- EXERCISE DIRECTIONS: Please repeat the lines of the material below exactly, starting with the one that contains "swapped: turquoise mouse" and ending with the last.

- AVAILABLE DATA:
• • • • • • •

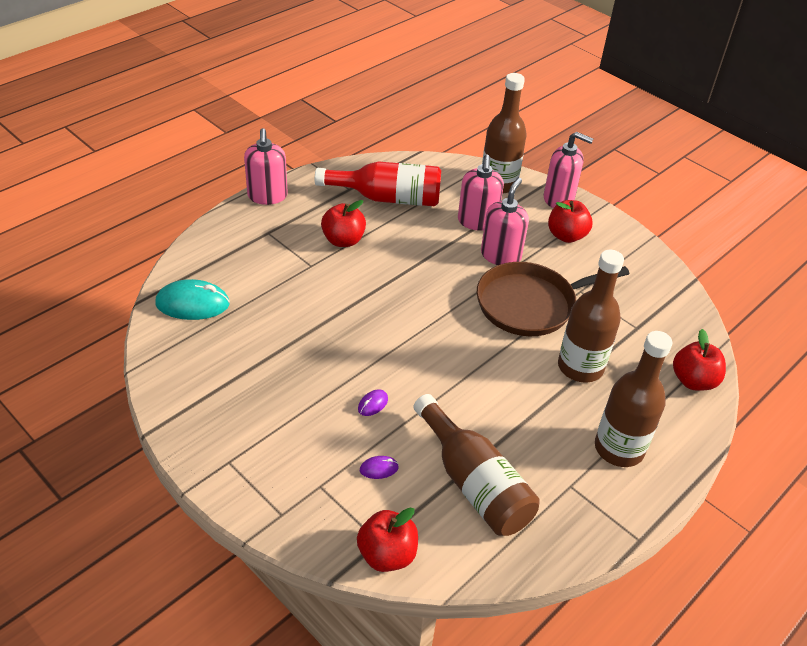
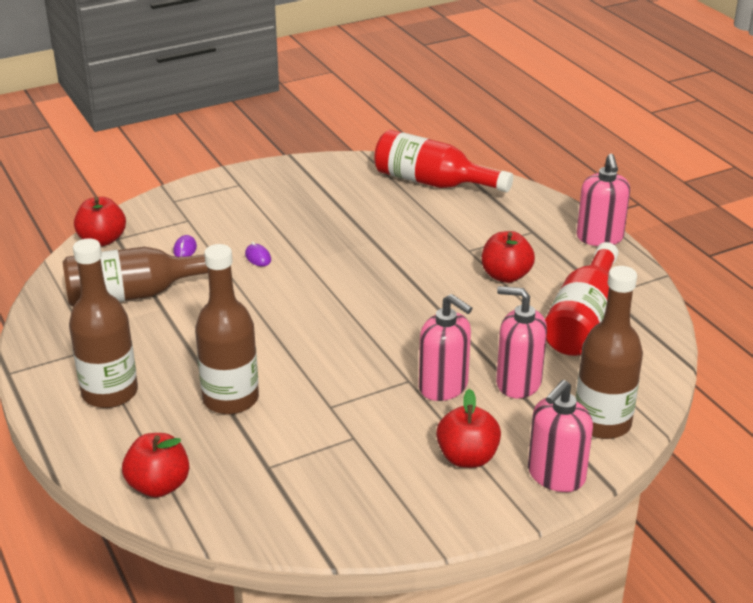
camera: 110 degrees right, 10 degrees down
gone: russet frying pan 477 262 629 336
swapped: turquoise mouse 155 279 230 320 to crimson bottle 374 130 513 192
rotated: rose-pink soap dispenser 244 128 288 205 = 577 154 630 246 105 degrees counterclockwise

• • • • • • •

- EXERCISE SOLUTION:
swapped: turquoise mouse 155 279 230 320 to crimson bottle 374 130 513 192
rotated: rose-pink soap dispenser 244 128 288 205 = 577 154 630 246 105 degrees counterclockwise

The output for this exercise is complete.